Item coordinate data:

====

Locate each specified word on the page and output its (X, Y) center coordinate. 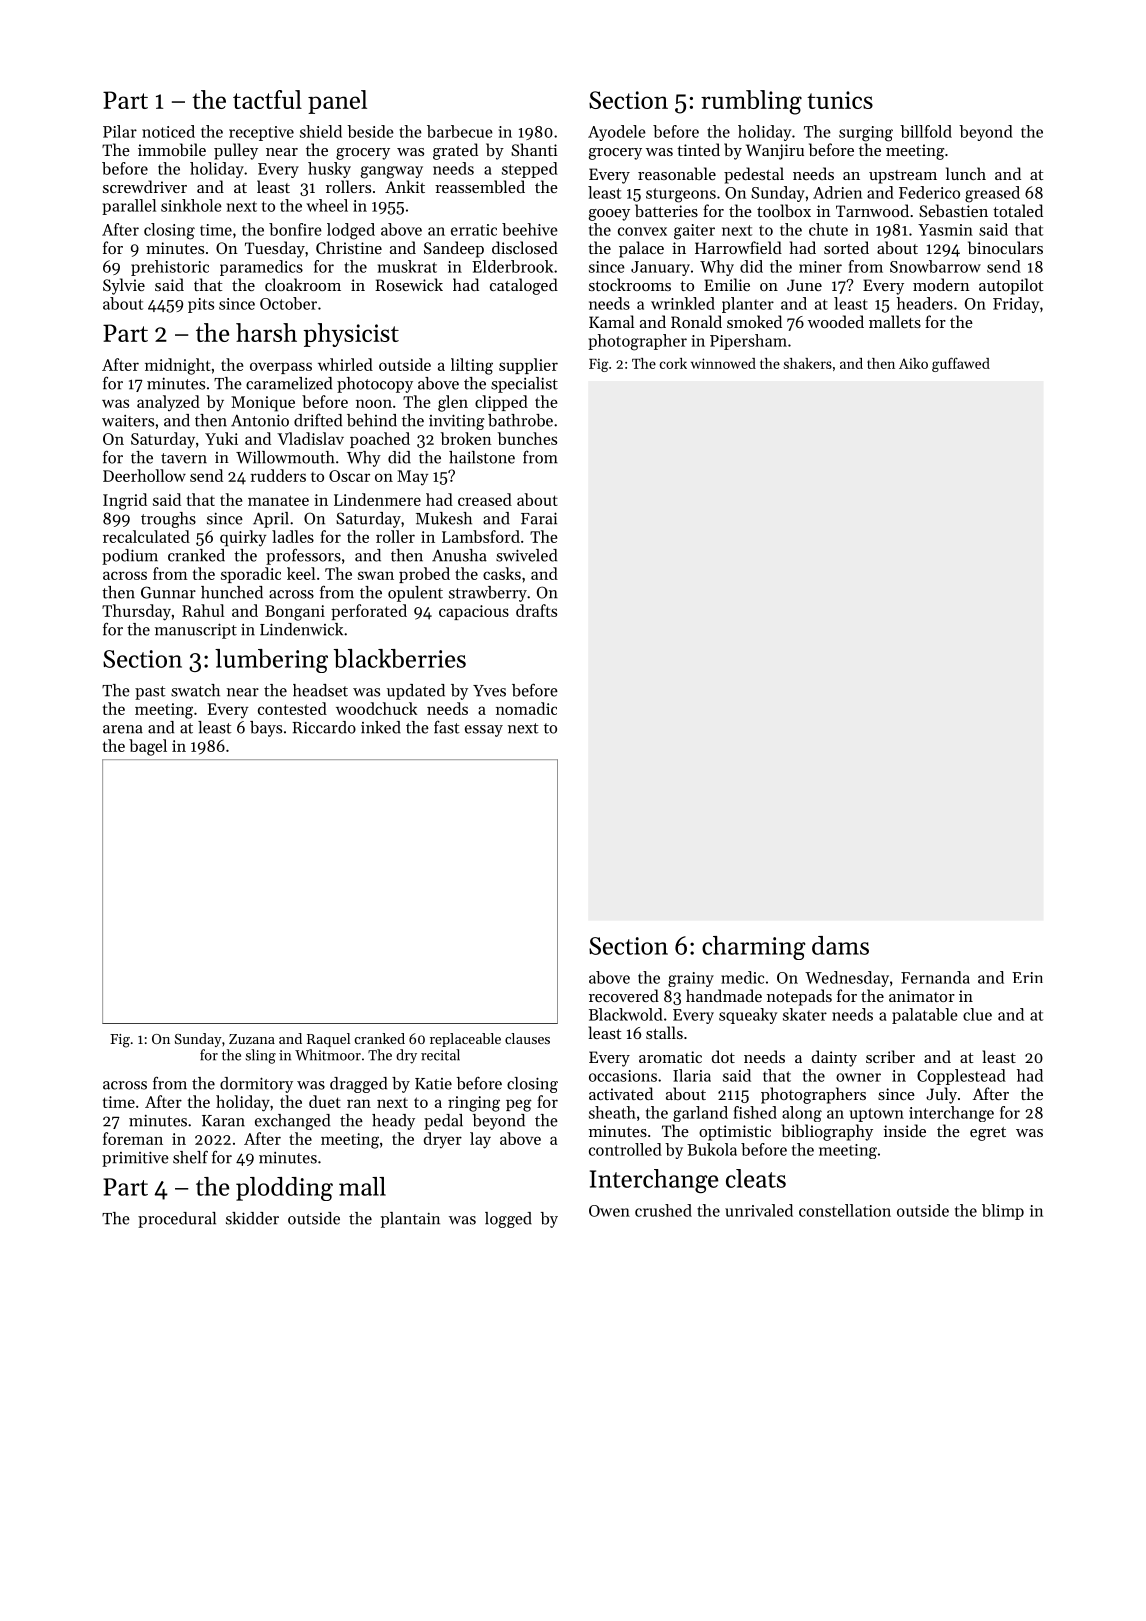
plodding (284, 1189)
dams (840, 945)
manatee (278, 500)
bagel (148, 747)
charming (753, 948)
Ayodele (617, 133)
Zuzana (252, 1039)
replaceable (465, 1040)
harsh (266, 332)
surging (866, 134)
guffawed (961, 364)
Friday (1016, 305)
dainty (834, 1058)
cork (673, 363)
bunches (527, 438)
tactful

====

Set problem: Please rewrite the items from the first line up to and including the line with "Friday (1016, 305)", changing "word" to "term" and keeping everything else unchanged. Leave the pictures out.

Complete answer:
Locate each specified term on the page and output its (X, Y) center coordinate. 
plodding (284, 1189)
dams (840, 945)
manatee (278, 500)
bagel (148, 747)
charming (753, 948)
Ayodele (617, 133)
Zuzana (252, 1039)
replaceable (465, 1040)
harsh (266, 332)
surging (866, 134)
guffawed (961, 364)
Friday (1016, 305)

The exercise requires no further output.